■ Entries supplied:
==============================
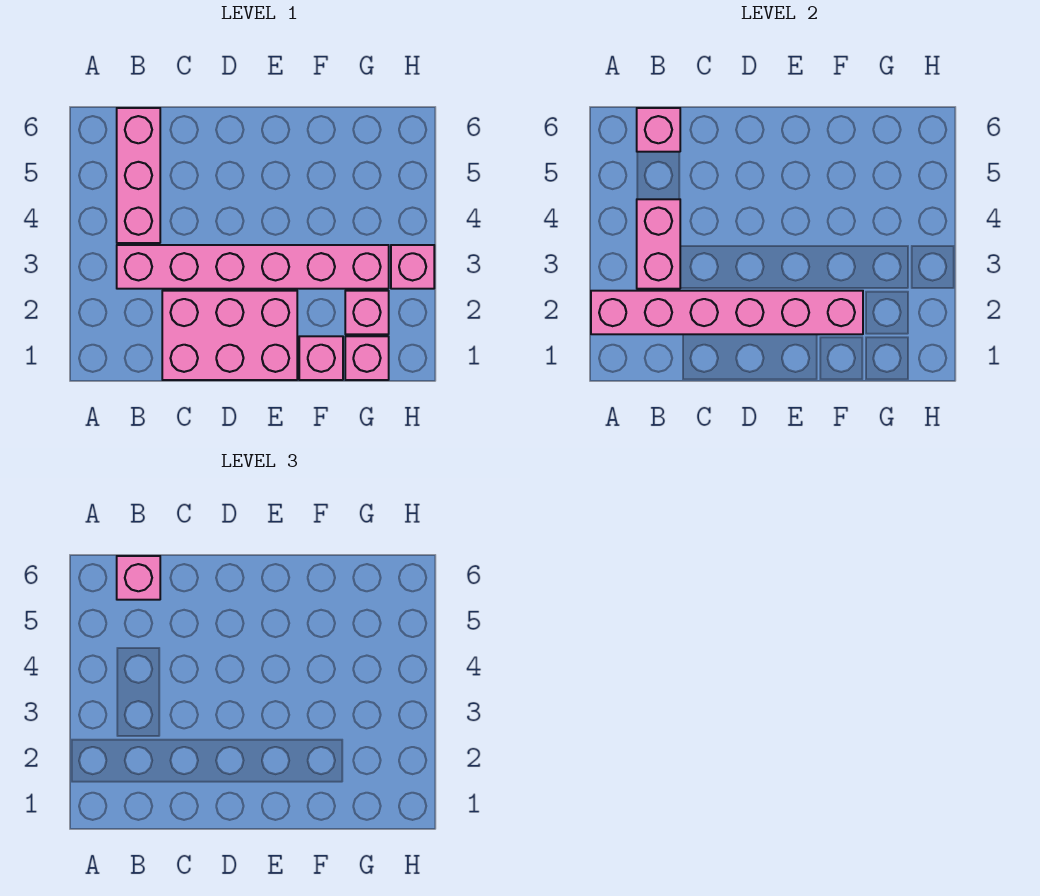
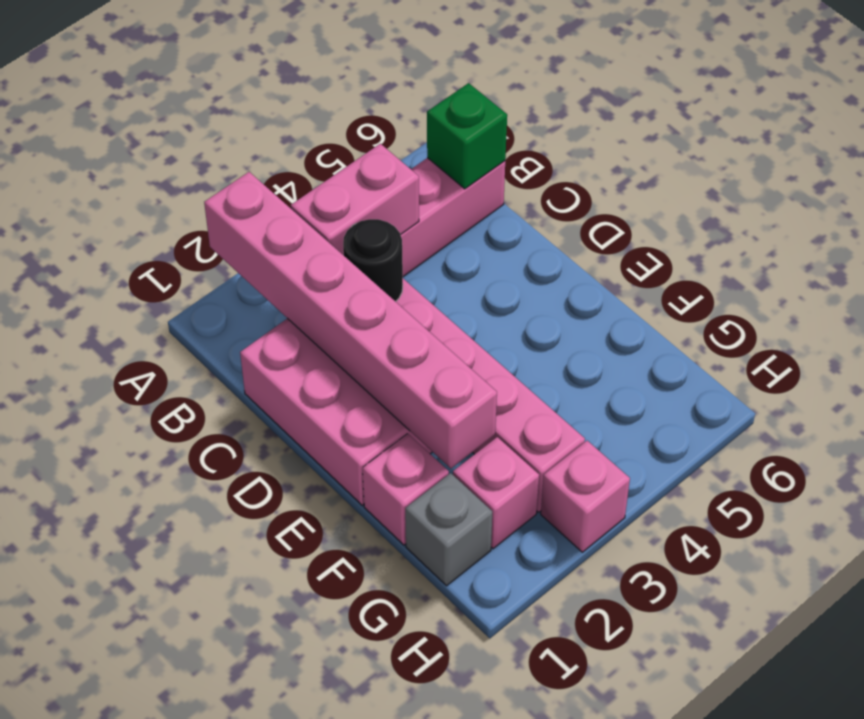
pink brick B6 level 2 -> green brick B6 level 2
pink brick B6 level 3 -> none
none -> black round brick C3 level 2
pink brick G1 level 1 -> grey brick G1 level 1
==============================
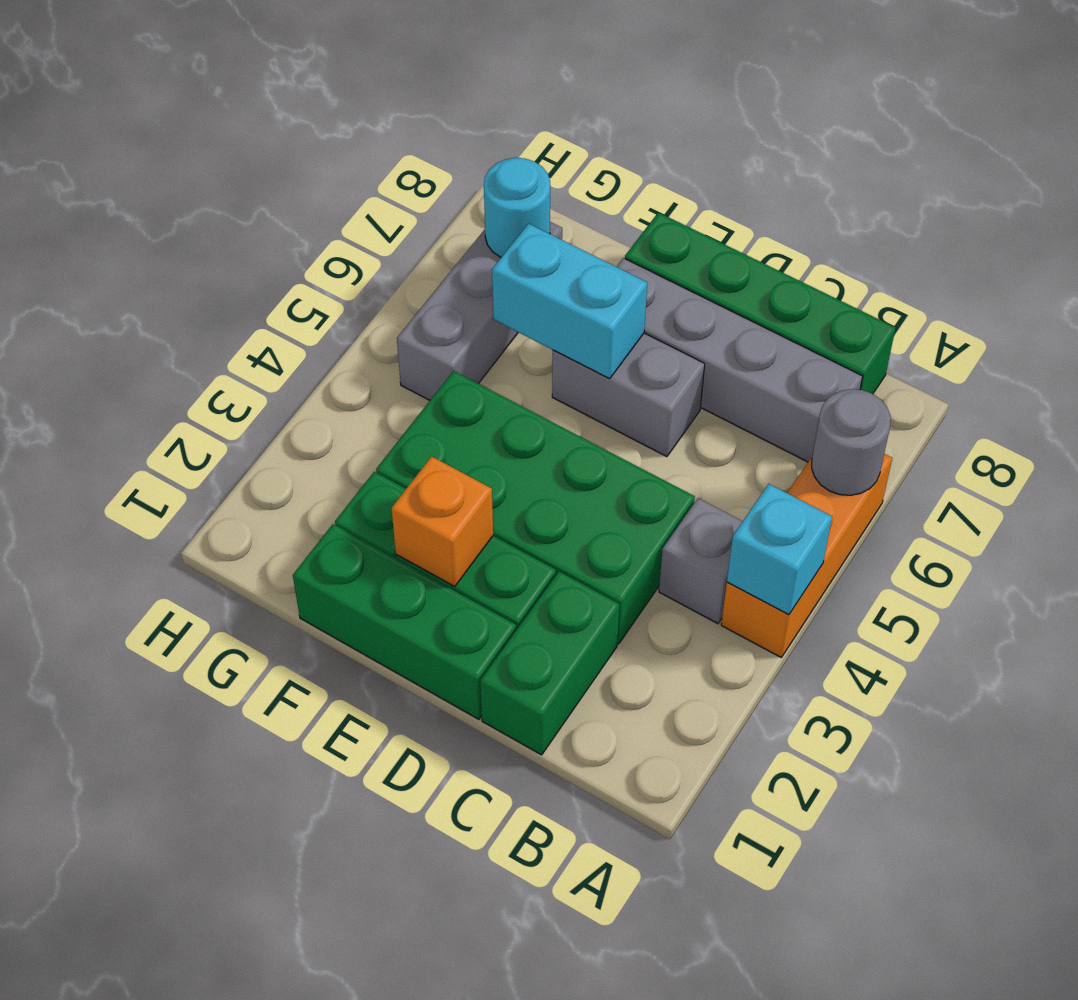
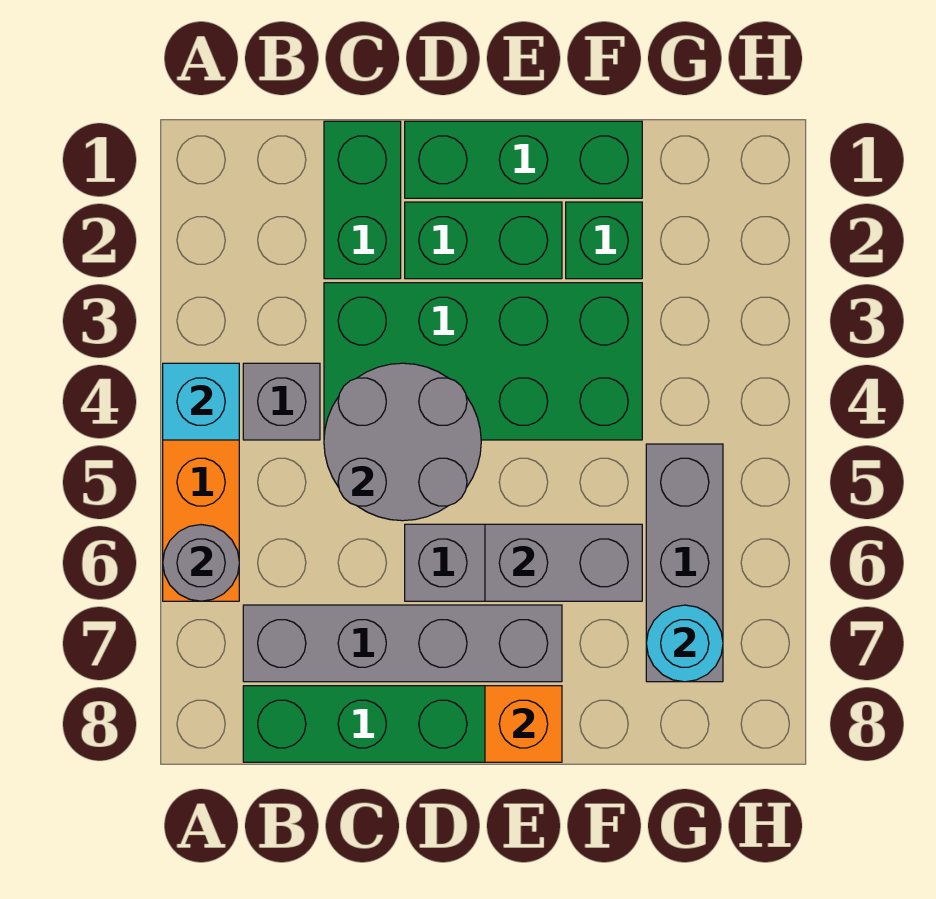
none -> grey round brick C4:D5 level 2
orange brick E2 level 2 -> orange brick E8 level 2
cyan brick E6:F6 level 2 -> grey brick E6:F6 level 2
==============================
■ Assignment:
Give back exactly the lines above, from the line containing "pink brick B6 level 2" through the line containing "pink brick G1", with both end lines and nothing more.

■ Answer box:
pink brick B6 level 2 -> green brick B6 level 2
pink brick B6 level 3 -> none
none -> black round brick C3 level 2
pink brick G1 level 1 -> grey brick G1 level 1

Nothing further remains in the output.